_AIM OF THE TASK_
For each entry below, please return its exact wording and leave out any picture.

[Per-category count data]
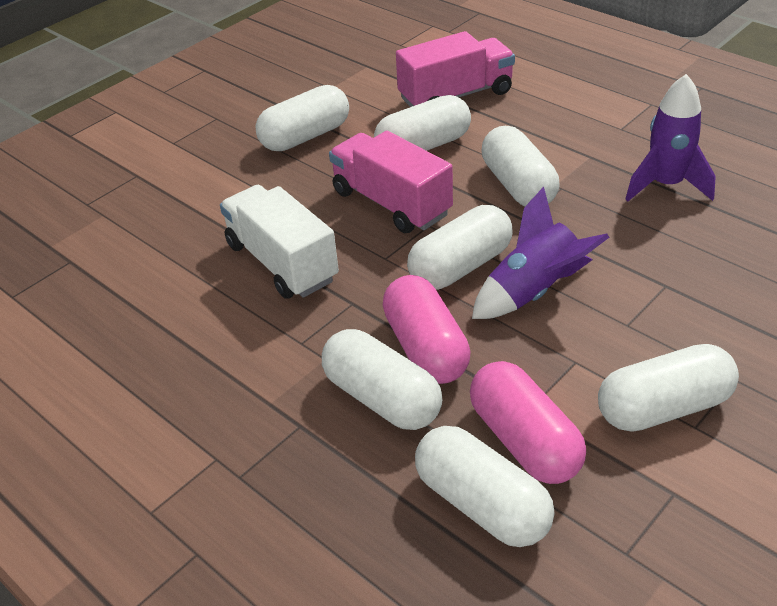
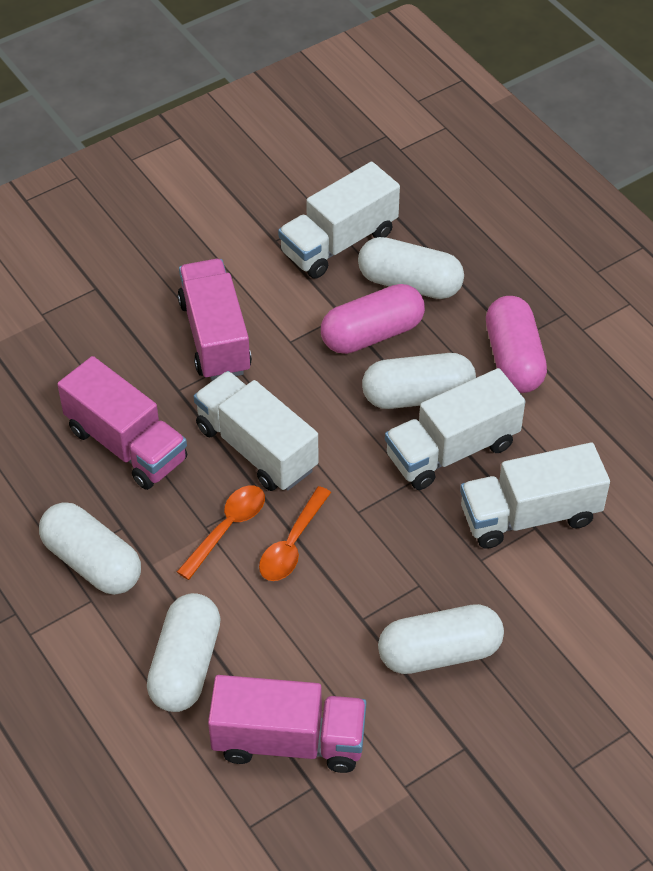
orange spoon: none = 0 -> [177,485,265,580] [259,486,331,581] = 2
pink truck: [329,131,453,233] [396,31,515,107] = 2 -> [57,356,187,490] [178,259,252,381] [208,675,366,773] = 3
purple rocket: [472,187,609,319] [625,74,716,201] = 2 -> none = 0
white capsule: [256,85,349,151] [322,329,442,430] [374,95,471,151] [407,205,512,290] [415,426,555,547] [482,126,559,207] [598,344,739,432] = 7 -> [39,502,141,595] [147,593,221,712] [358,237,464,299] [362,353,476,409] [378,604,504,674] = 5
white truck: [220,185,339,299] = 1 -> [194,371,318,491] [278,162,400,279] [385,368,525,490] [460,443,610,549] = 4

_SOLUTION_
orange spoon: none = 0 -> [177,485,265,580] [259,486,331,581] = 2
pink truck: [329,131,453,233] [396,31,515,107] = 2 -> [57,356,187,490] [178,259,252,381] [208,675,366,773] = 3
purple rocket: [472,187,609,319] [625,74,716,201] = 2 -> none = 0
white capsule: [256,85,349,151] [322,329,442,430] [374,95,471,151] [407,205,512,290] [415,426,555,547] [482,126,559,207] [598,344,739,432] = 7 -> [39,502,141,595] [147,593,221,712] [358,237,464,299] [362,353,476,409] [378,604,504,674] = 5
white truck: [220,185,339,299] = 1 -> [194,371,318,491] [278,162,400,279] [385,368,525,490] [460,443,610,549] = 4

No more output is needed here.